**Task prompt**
Your task is to copy each line of the records that includes the string "aqua".
+++ Input for this task +++
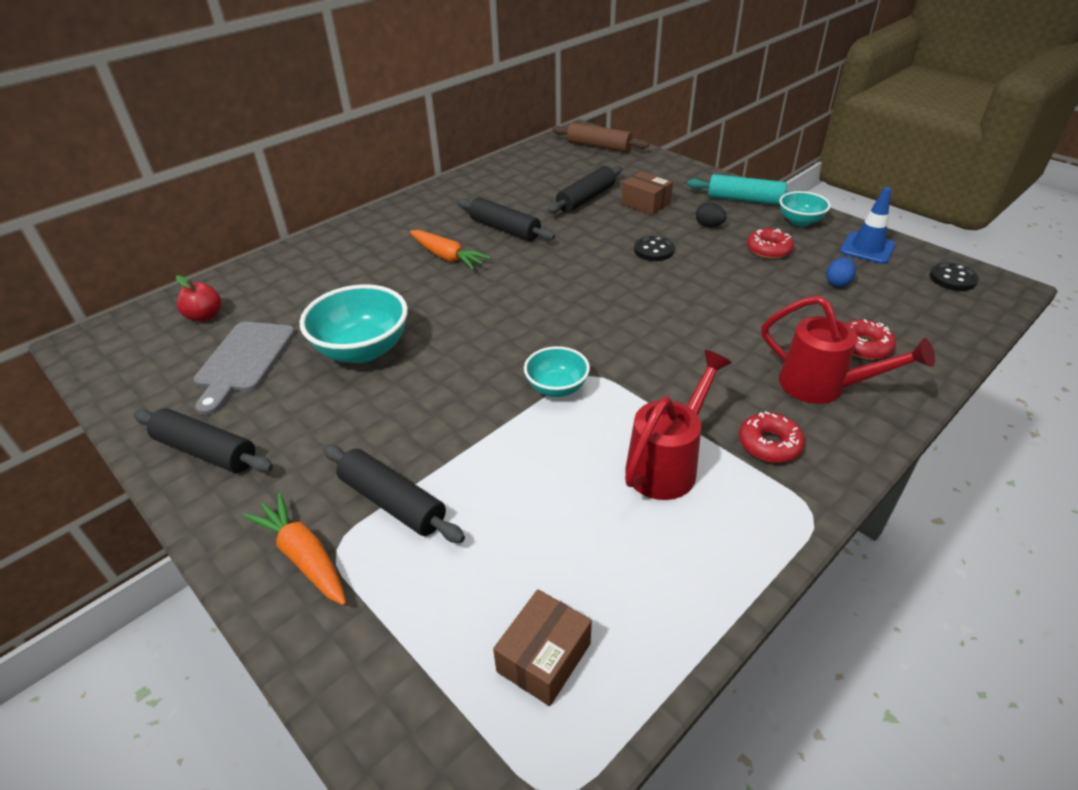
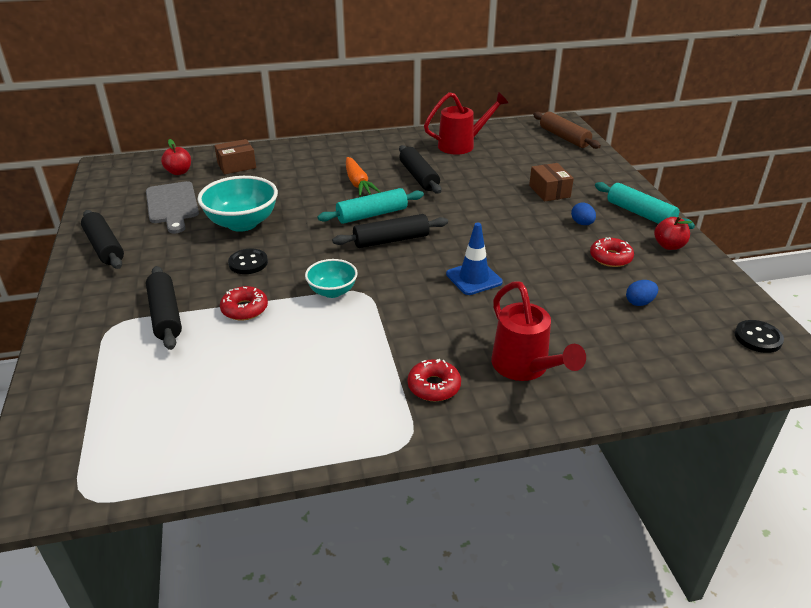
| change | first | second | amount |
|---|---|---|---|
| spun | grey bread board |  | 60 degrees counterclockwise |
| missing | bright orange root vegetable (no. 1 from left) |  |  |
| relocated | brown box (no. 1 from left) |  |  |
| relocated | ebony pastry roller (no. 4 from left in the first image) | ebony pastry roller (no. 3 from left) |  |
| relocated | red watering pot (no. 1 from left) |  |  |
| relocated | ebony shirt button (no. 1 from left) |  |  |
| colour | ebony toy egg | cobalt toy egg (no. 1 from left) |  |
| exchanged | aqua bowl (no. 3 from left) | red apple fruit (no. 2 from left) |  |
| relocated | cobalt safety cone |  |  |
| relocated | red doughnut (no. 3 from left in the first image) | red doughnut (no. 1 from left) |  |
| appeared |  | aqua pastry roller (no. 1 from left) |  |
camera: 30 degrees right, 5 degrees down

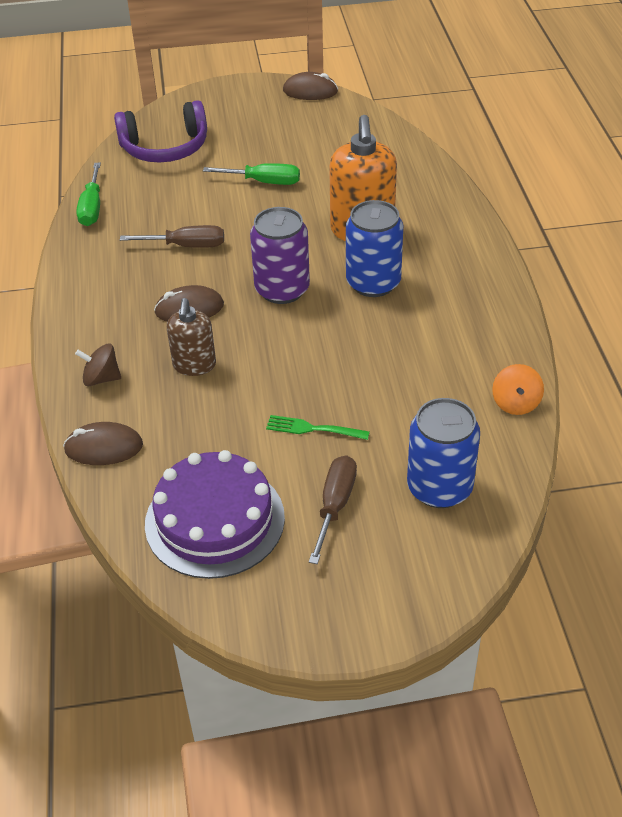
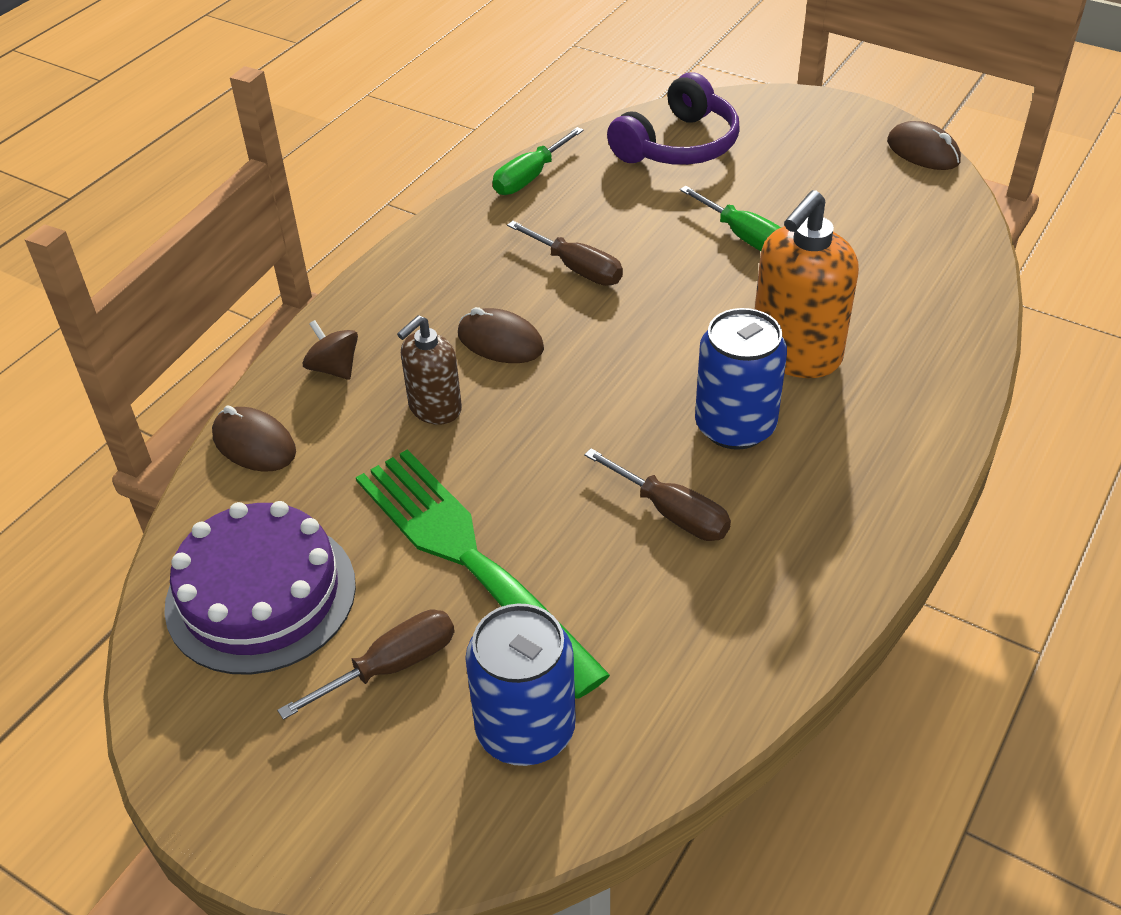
| change | first | second | amount |
|---|---|---|---|
| spun | royal purple headphones |  | 75 degrees counterclockwise |
| missing | royal purple soda can |  |  |
| size | emerald fork |  | x2.47 |
| missing | bright orange whirligig |  |  |
| appeared |  | brown hand screwdriver (no. 3 from left) |  |
camera: 40 degrees right, 0 degrees up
+++
**Solution to the problem**
| exchanged | aqua bowl (no. 3 from left) | red apple fruit (no. 2 from left) |  |
| appeared |  | aqua pastry roller (no. 1 from left) |  |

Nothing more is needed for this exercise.